--- Work instructions ---
Go to the line below containing "D2: schottky (A" and print exactly from there through the line containing "TR1: NMOS (G", both included. Print nothing else.

--- Data for analysis ---
<<<<

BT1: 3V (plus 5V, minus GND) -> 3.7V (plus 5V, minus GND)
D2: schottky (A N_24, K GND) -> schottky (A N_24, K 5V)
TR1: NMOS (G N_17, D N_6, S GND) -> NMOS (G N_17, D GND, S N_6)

>>>>
<<<<

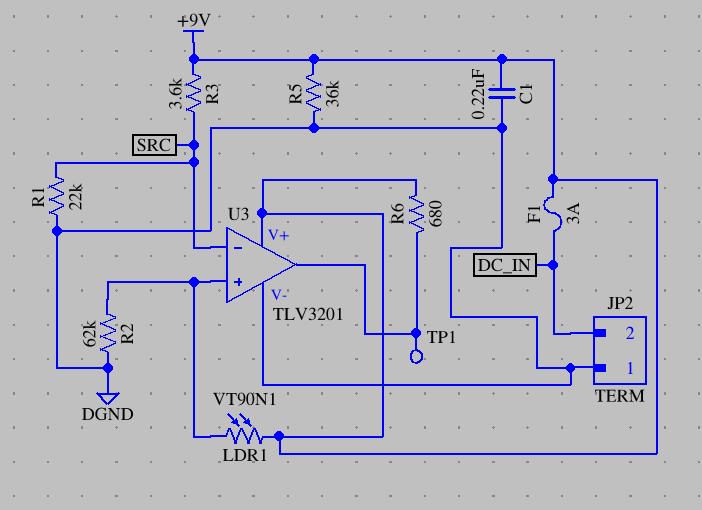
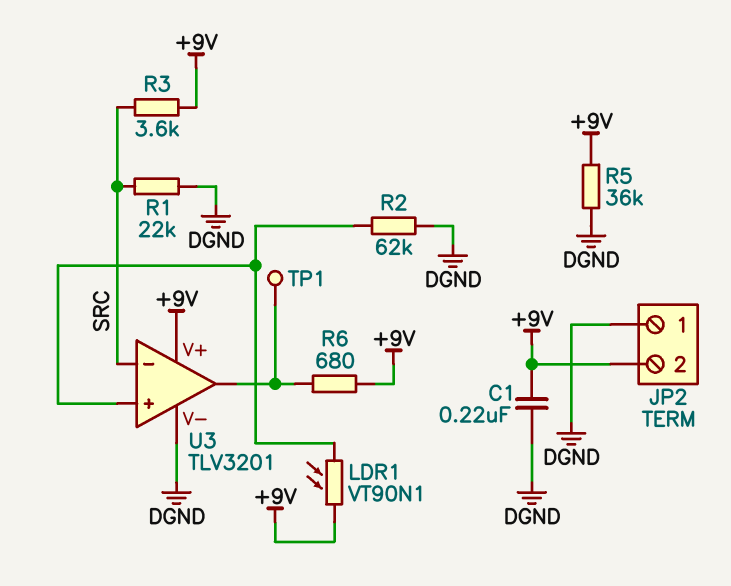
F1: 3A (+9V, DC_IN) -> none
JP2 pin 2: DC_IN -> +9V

>>>>

--- The completed task ---
D2: schottky (A N_24, K GND) -> schottky (A N_24, K 5V)
TR1: NMOS (G N_17, D N_6, S GND) -> NMOS (G N_17, D GND, S N_6)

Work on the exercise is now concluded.